The answer must consist solely of the lines from the line with "orange plate G1:H1" to the end of the data below, transcribed exactly and with no pictures.

__________

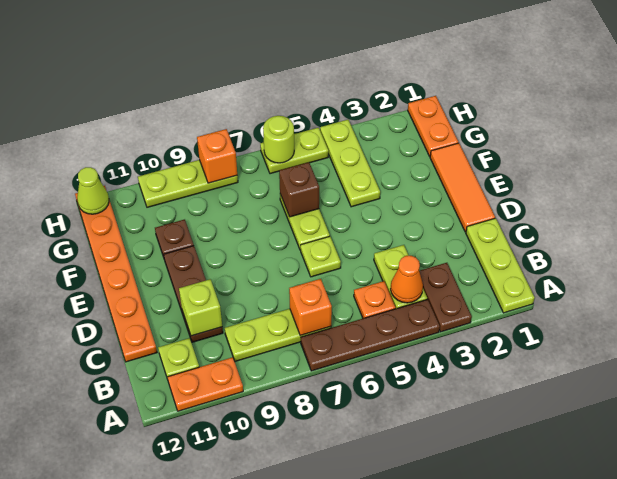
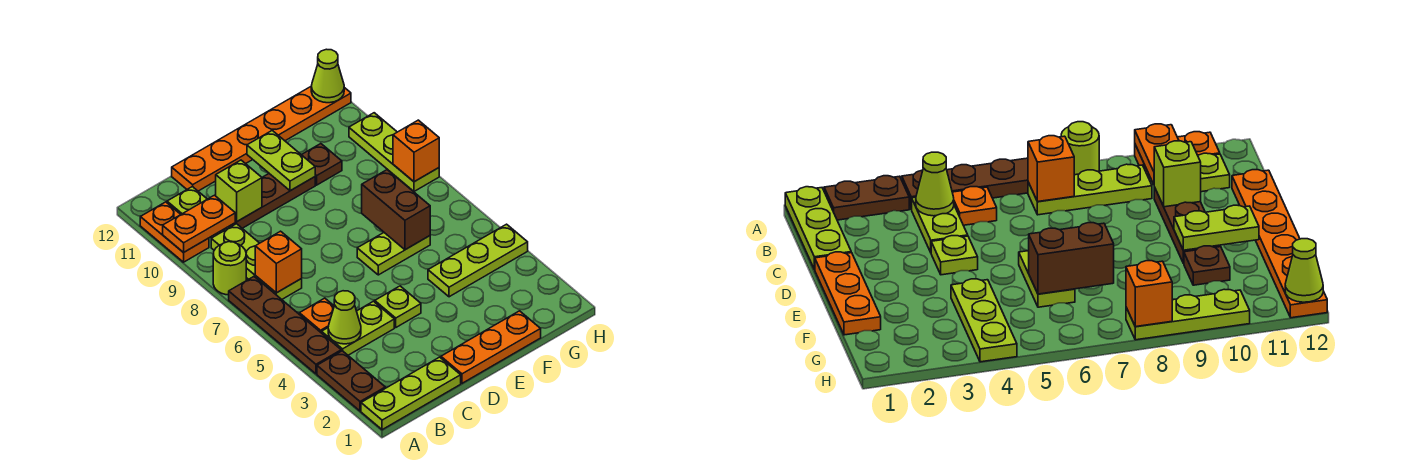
brown plate A3:B3 level 1 -> brown plate A2:A3 level 1
orange cone B4 level 2 -> lime cone B4 level 2
orange tile D1:F1 level 1 -> orange plate D1:F1 level 1
lime plate D6 level 1 -> lime plate D4 level 1
brown brick F6 level 2 -> brown brick F6:F7 level 2
orange plate G1:H1 level 1 -> orange plate A10:B10 level 2
lime plate H5:H6 level 1 -> lime plate E10:E11 level 2
lime round brick H6 level 2 -> lime round brick A8 level 1

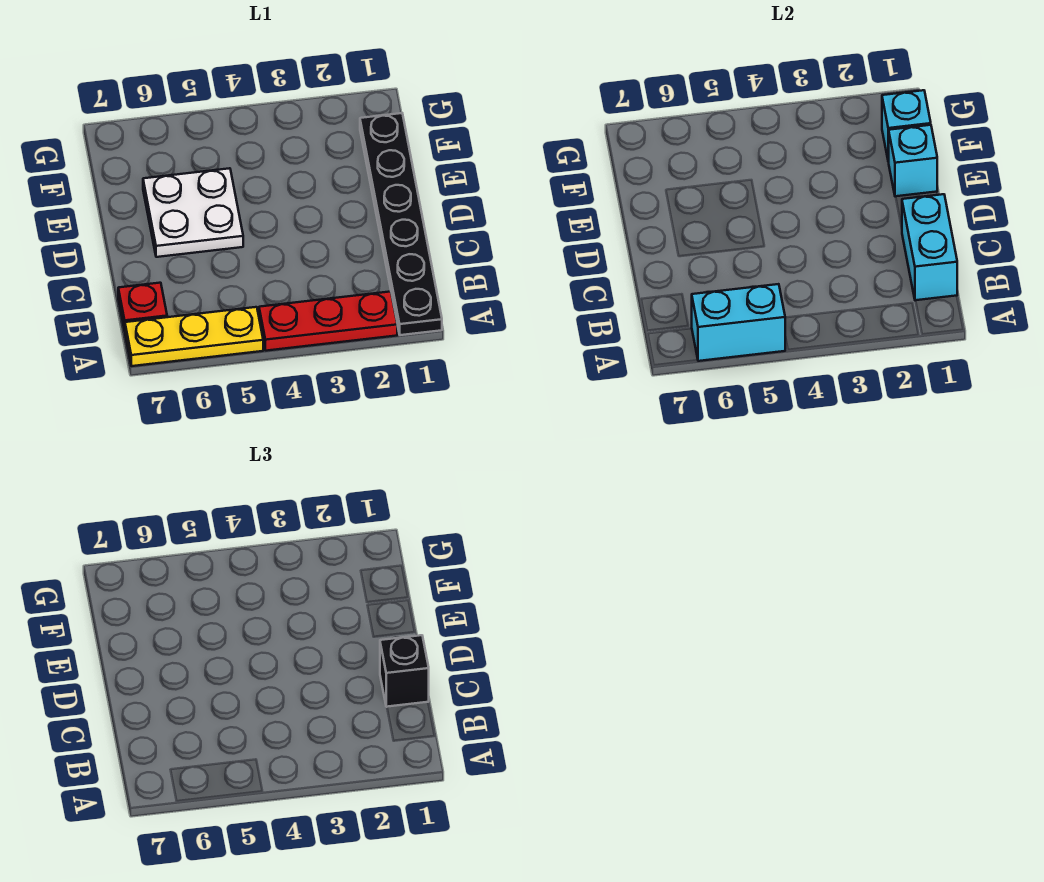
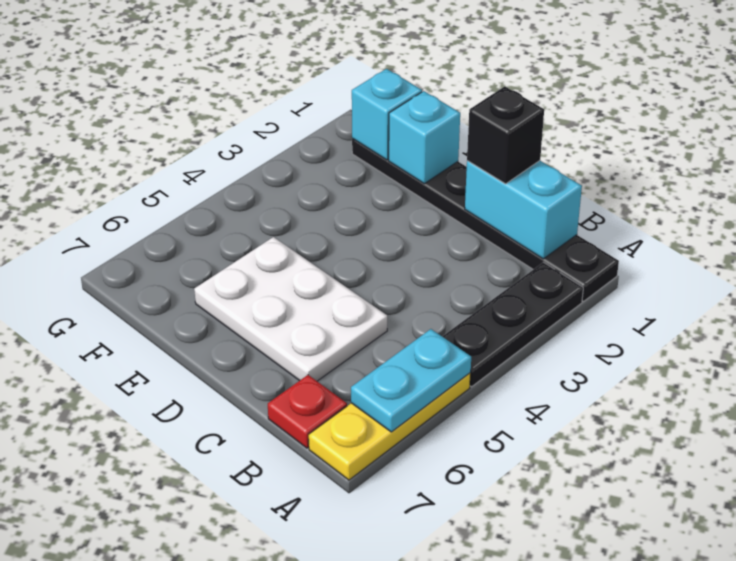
red plate A2:A4 level 1 -> black plate A2:A4 level 1
cyan brick A5:A6 level 2 -> cyan plate A5:A6 level 2
white plate D5:E6 level 1 -> white plate C5:E6 level 1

__________

### RESPONSE TO THE EXERCISE
orange plate G1:H1 level 1 -> orange plate A10:B10 level 2
lime plate H5:H6 level 1 -> lime plate E10:E11 level 2
lime round brick H6 level 2 -> lime round brick A8 level 1

red plate A2:A4 level 1 -> black plate A2:A4 level 1
cyan brick A5:A6 level 2 -> cyan plate A5:A6 level 2
white plate D5:E6 level 1 -> white plate C5:E6 level 1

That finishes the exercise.